- [Aim of the task]: Leave the pictures behind and repeat all the entries exactly.

[Colored object listings]
■ ■ ■ ■ ■
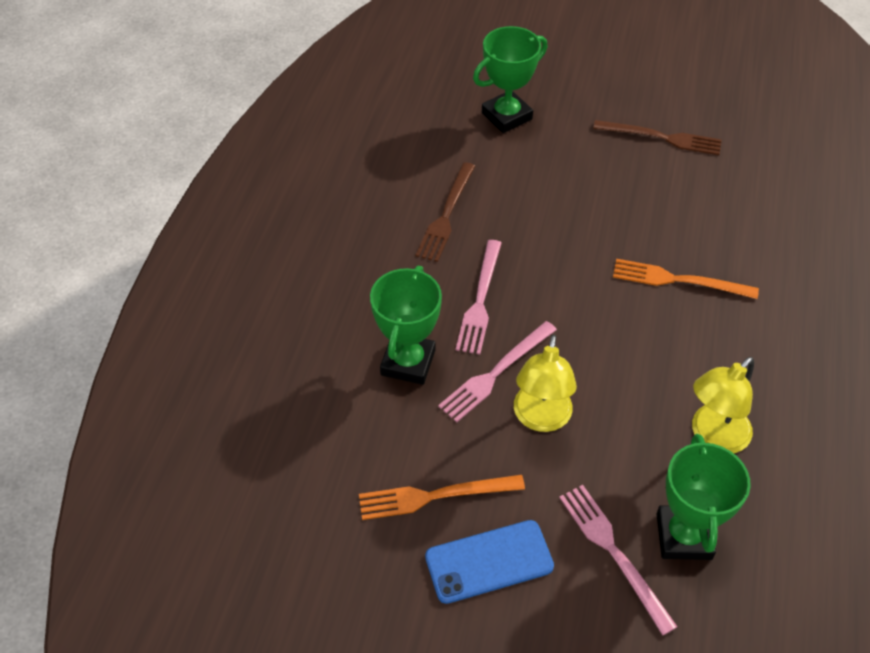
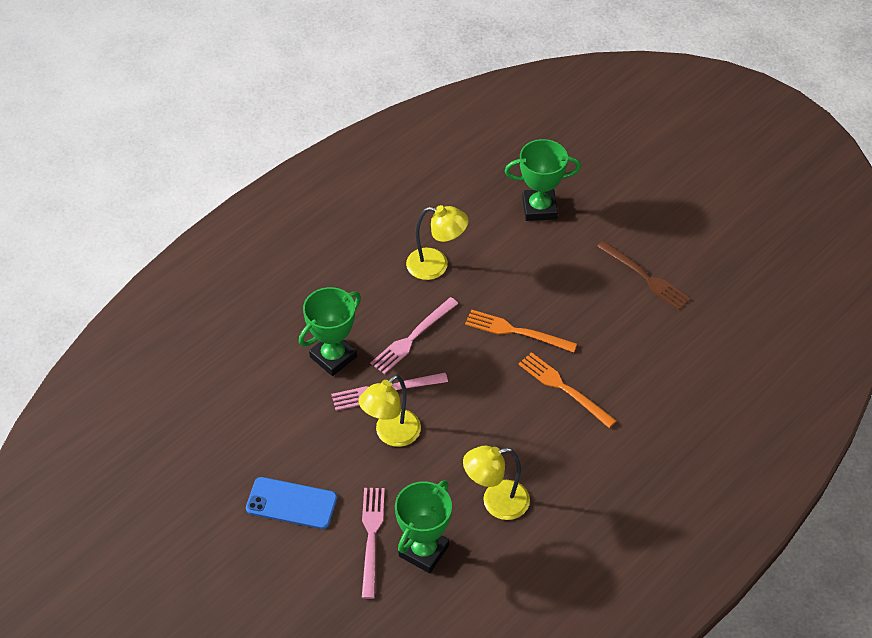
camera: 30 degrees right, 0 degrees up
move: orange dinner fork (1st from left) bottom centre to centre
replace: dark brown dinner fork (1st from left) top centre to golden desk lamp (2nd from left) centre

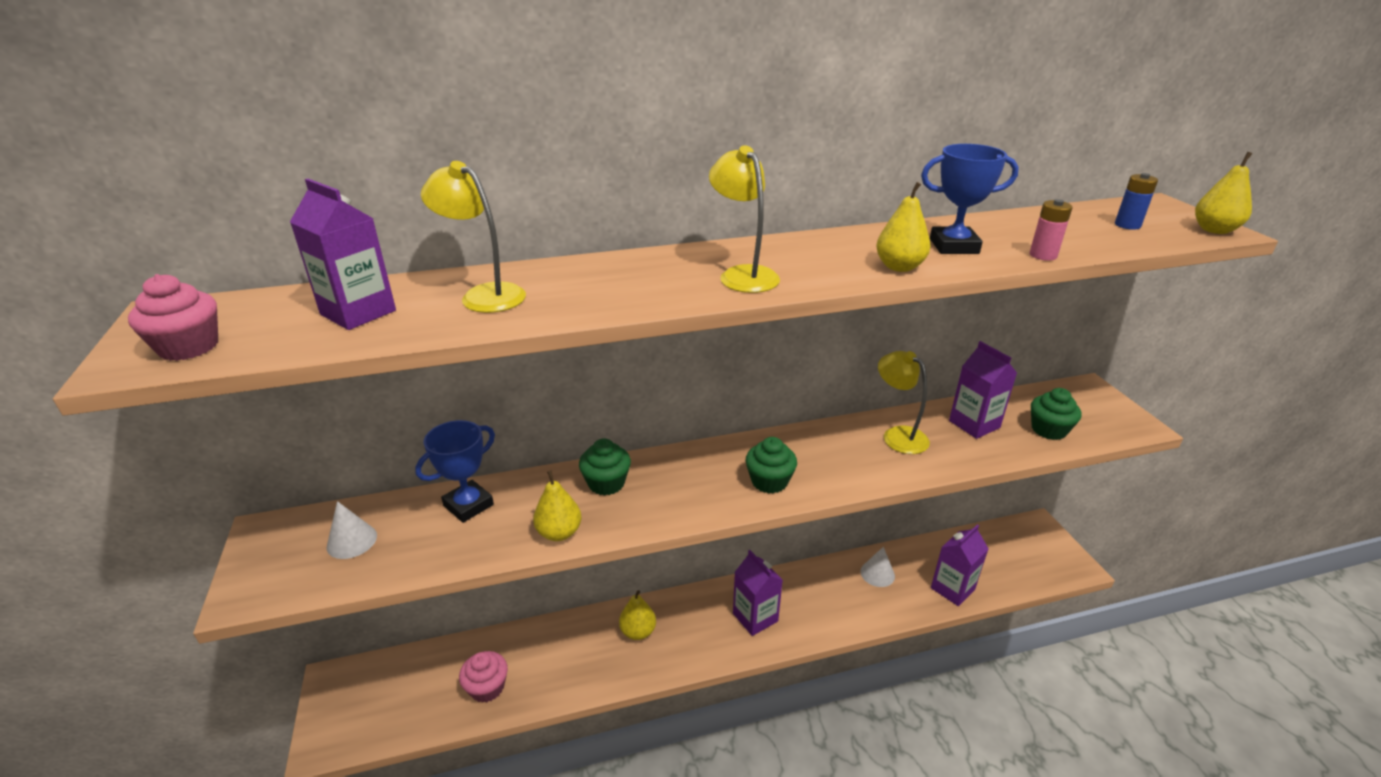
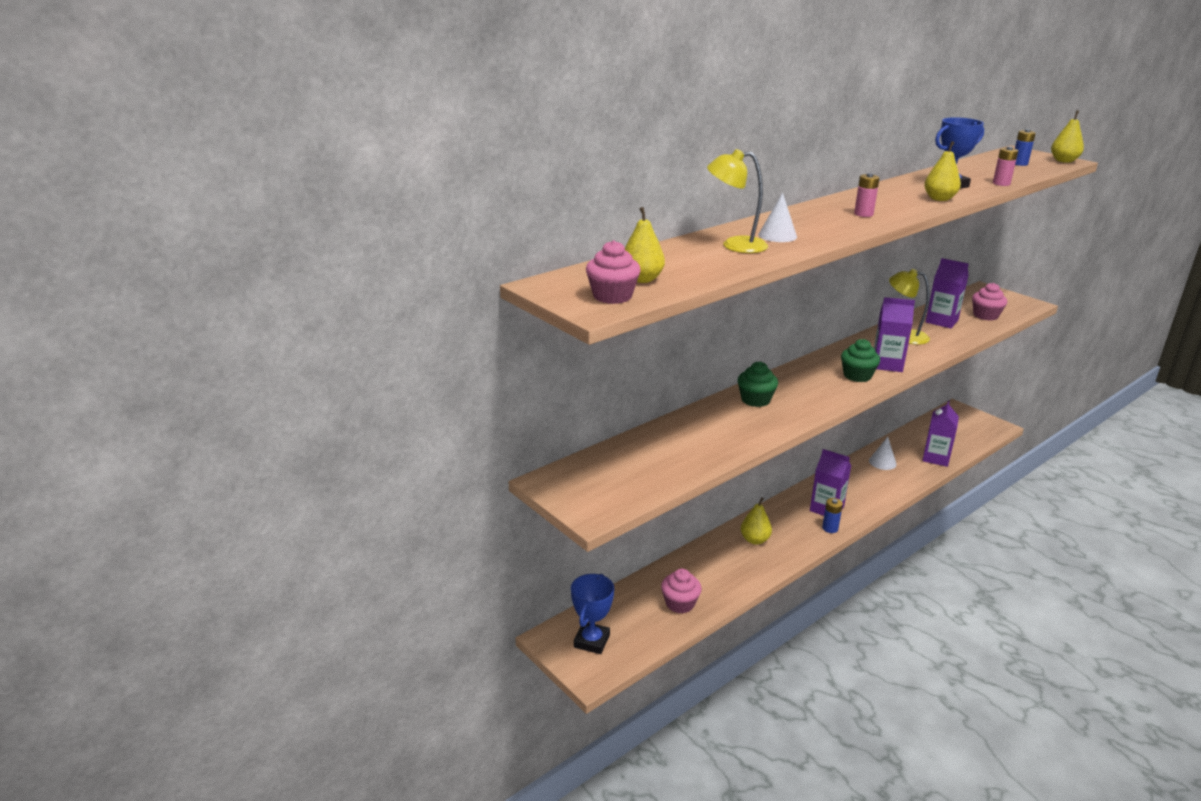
camera: 25 degrees left, 5 degrees down
insert: royal blue power cell (1st from left) middle right
move: purple carton (1st from left in the first image) top left to purple carton (2nd from left) middle right; royal blue prize cup (1st from left) middle left to bottom centre; golden pear fruit (1st from left) centre to top centre; snow-white solid cone (1st from left) bottom left to top centre
replace: golden desk lamp (2nd from left) top centre to rose-pink power cell (1st from left) top right
recolor: emerald cupcake (3rd from left) middle right to rose-pink cupcake (3rd from left) middle right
■ ■ ■ ■ ■
- [Output for this task]:
camera: 30 degrees right, 0 degrees up
move: orange dinner fork (1st from left) bottom centre to centre
replace: dark brown dinner fork (1st from left) top centre to golden desk lamp (2nd from left) centre

camera: 25 degrees left, 5 degrees down
insert: royal blue power cell (1st from left) middle right
move: purple carton (1st from left in the first image) top left to purple carton (2nd from left) middle right; royal blue prize cup (1st from left) middle left to bottom centre; golden pear fruit (1st from left) centre to top centre; snow-white solid cone (1st from left) bottom left to top centre
replace: golden desk lamp (2nd from left) top centre to rose-pink power cell (1st from left) top right
recolor: emerald cupcake (3rd from left) middle right to rose-pink cupcake (3rd from left) middle right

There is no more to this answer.